**Exercise instructions**:
Once the line with "camera: 50 degrees right, 0 degrees up" is found in the data, output it and each following line exactly, up to and including the line with "green donut [682,170,715,197]", and nothing before or after.

**Records provided**:
——

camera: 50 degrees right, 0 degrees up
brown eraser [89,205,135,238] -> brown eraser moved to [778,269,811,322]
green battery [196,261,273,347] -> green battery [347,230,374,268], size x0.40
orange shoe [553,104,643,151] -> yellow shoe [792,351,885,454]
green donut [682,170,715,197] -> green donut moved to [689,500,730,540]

——

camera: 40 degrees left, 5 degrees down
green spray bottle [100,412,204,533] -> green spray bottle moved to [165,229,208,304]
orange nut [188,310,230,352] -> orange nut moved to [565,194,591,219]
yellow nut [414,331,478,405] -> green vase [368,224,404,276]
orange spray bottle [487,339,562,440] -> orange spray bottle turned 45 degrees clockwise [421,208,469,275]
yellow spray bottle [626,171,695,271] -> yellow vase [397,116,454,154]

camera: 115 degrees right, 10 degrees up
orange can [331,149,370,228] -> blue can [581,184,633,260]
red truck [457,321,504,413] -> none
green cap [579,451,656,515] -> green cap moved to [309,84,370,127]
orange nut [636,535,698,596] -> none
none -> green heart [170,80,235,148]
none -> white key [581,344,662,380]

——

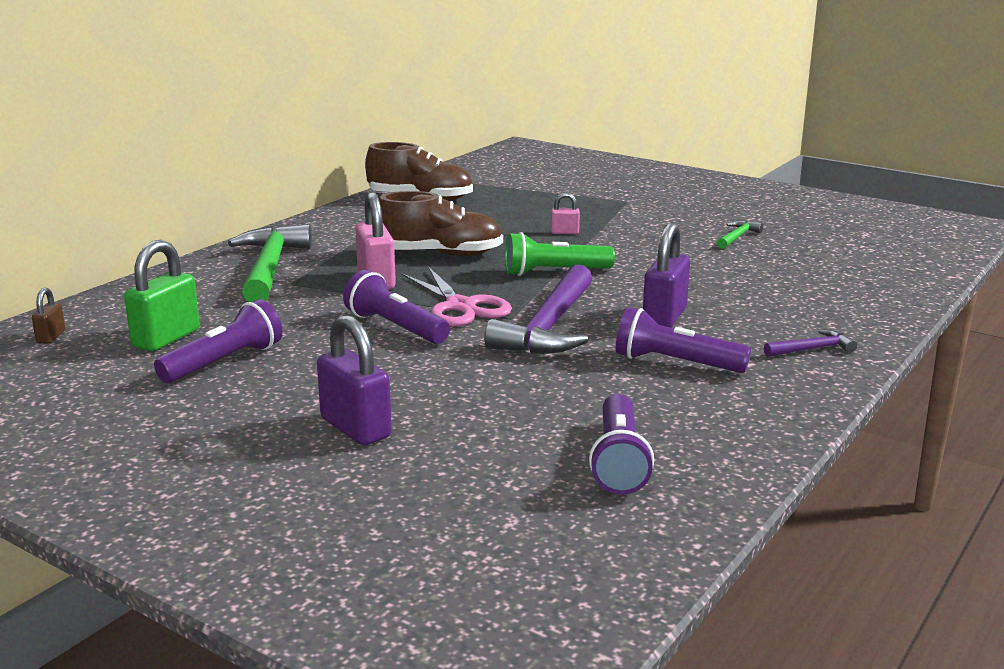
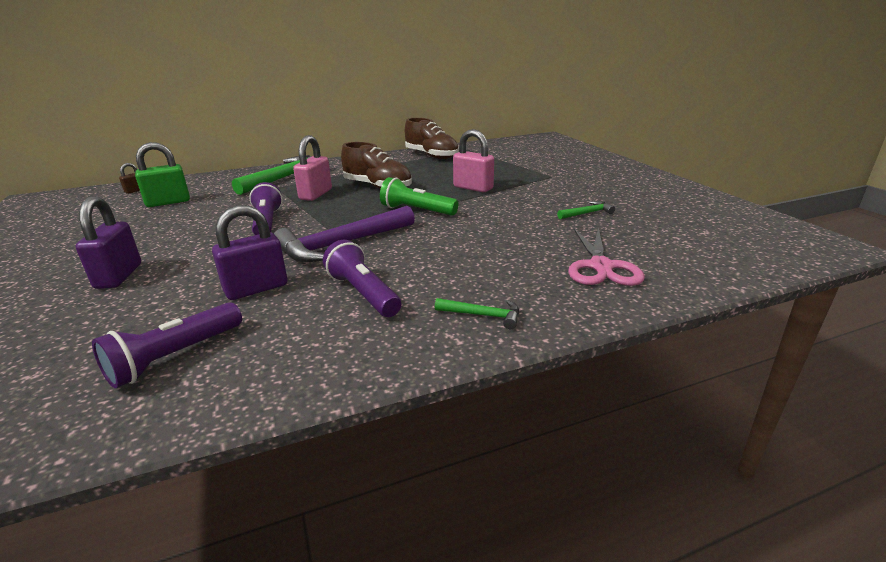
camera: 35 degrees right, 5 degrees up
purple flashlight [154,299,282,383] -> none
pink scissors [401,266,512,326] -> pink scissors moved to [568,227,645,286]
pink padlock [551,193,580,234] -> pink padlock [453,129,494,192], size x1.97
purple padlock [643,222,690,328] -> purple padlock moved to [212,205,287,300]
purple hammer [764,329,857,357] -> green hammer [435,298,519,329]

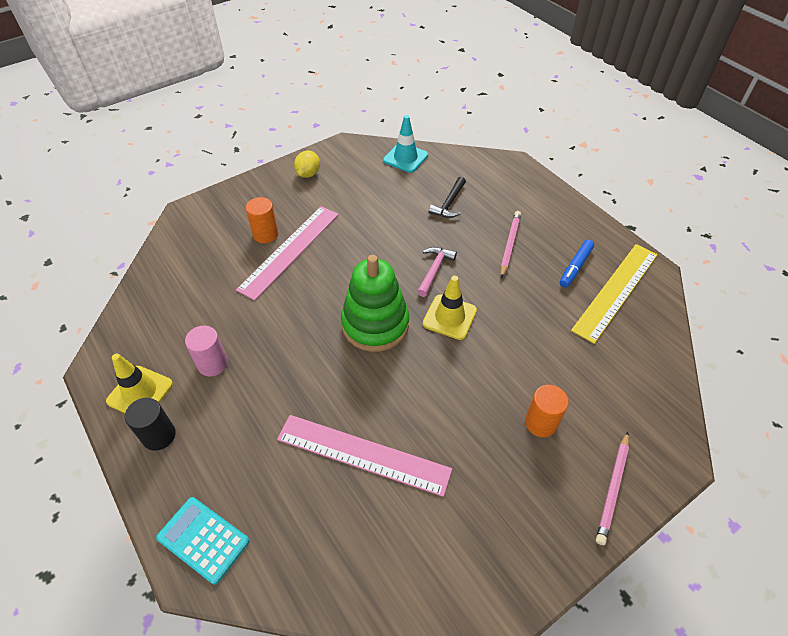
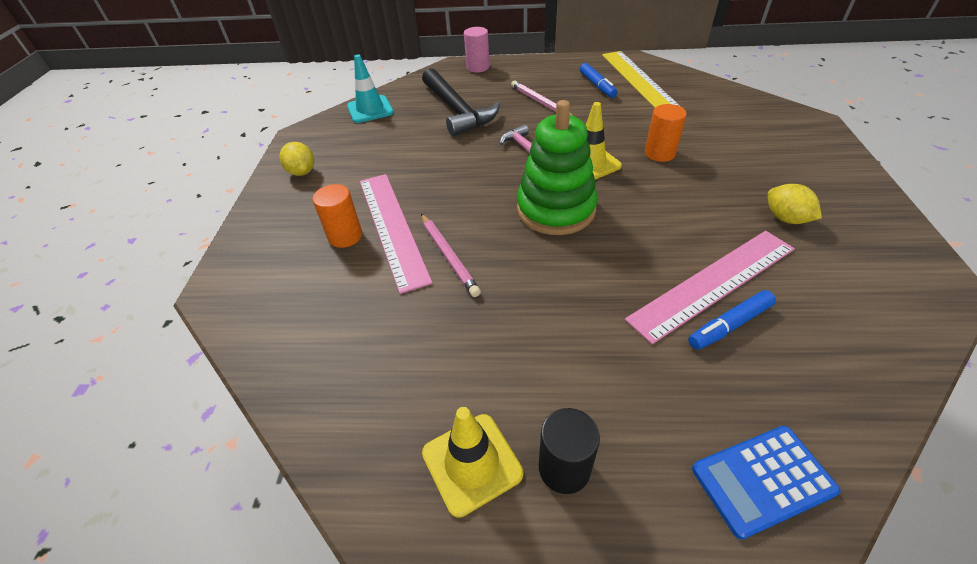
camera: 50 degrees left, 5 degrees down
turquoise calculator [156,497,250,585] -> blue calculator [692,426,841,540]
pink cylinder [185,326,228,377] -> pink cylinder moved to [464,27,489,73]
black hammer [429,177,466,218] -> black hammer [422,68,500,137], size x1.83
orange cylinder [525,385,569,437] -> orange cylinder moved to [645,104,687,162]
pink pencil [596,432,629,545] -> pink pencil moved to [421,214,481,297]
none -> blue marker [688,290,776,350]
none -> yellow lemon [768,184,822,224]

——

**Solution to this exercise**:
camera: 50 degrees right, 0 degrees up
brown eraser [89,205,135,238] -> brown eraser moved to [778,269,811,322]
green battery [196,261,273,347] -> green battery [347,230,374,268], size x0.40
orange shoe [553,104,643,151] -> yellow shoe [792,351,885,454]
green donut [682,170,715,197] -> green donut moved to [689,500,730,540]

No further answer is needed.